Nothing but the lines from the line with "pink cupcake: [75,139,151,227]" to the end of the records below should appear in the answer, each exactly as given.

=== Data extracts ===

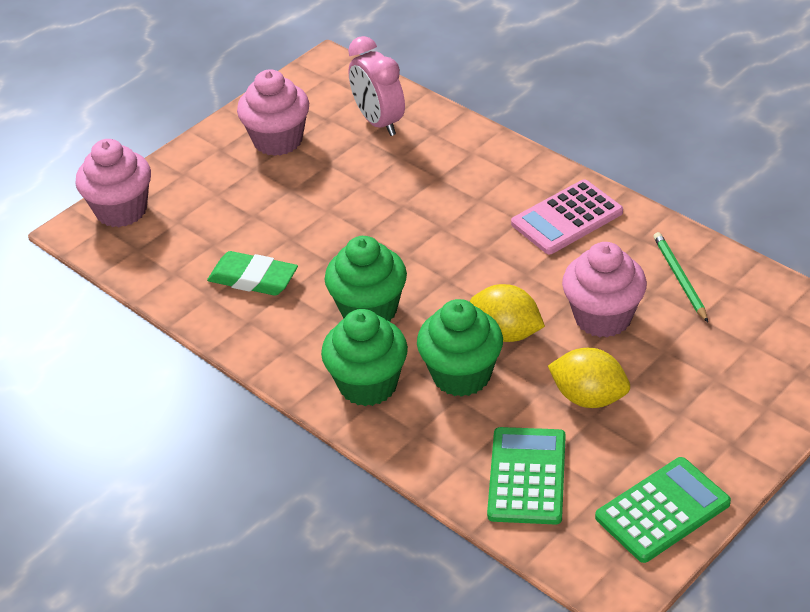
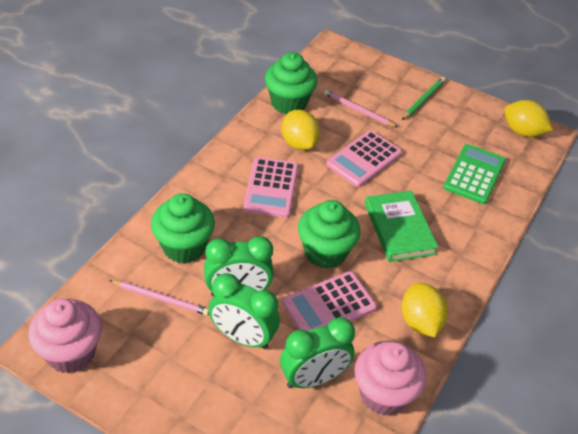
green book: none = 0 -> [365,191,439,262] = 1
green calculator: [487,427,566,525] [595,457,731,563] = 2 -> [443,144,506,204] = 1
green clock: none = 0 -> [204,236,274,296] [209,273,280,349] [280,317,355,388] = 3
green eraser: [207,251,298,296] = 1 -> none = 0
pink calculator: [511,179,623,254] = 1 -> [243,157,299,218] [282,271,377,331] [326,130,402,187] = 3
pink clock: [348,36,405,136] = 1 -> none = 0
pink cupcake: [75,139,151,227] [237,69,309,156] [562,242,647,337] = 3 -> [28,299,102,373] [354,341,426,416] = 2
pink pencil: none = 0 -> [109,280,209,316] [324,90,397,127] = 2
yellow lemon: [470,284,545,342] [548,348,630,408] = 2 -> [282,110,320,150] [402,283,448,337] [504,100,553,137] = 3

===

• [Reply]:
pink cupcake: [75,139,151,227] [237,69,309,156] [562,242,647,337] = 3 -> [28,299,102,373] [354,341,426,416] = 2
pink pencil: none = 0 -> [109,280,209,316] [324,90,397,127] = 2
yellow lemon: [470,284,545,342] [548,348,630,408] = 2 -> [282,110,320,150] [402,283,448,337] [504,100,553,137] = 3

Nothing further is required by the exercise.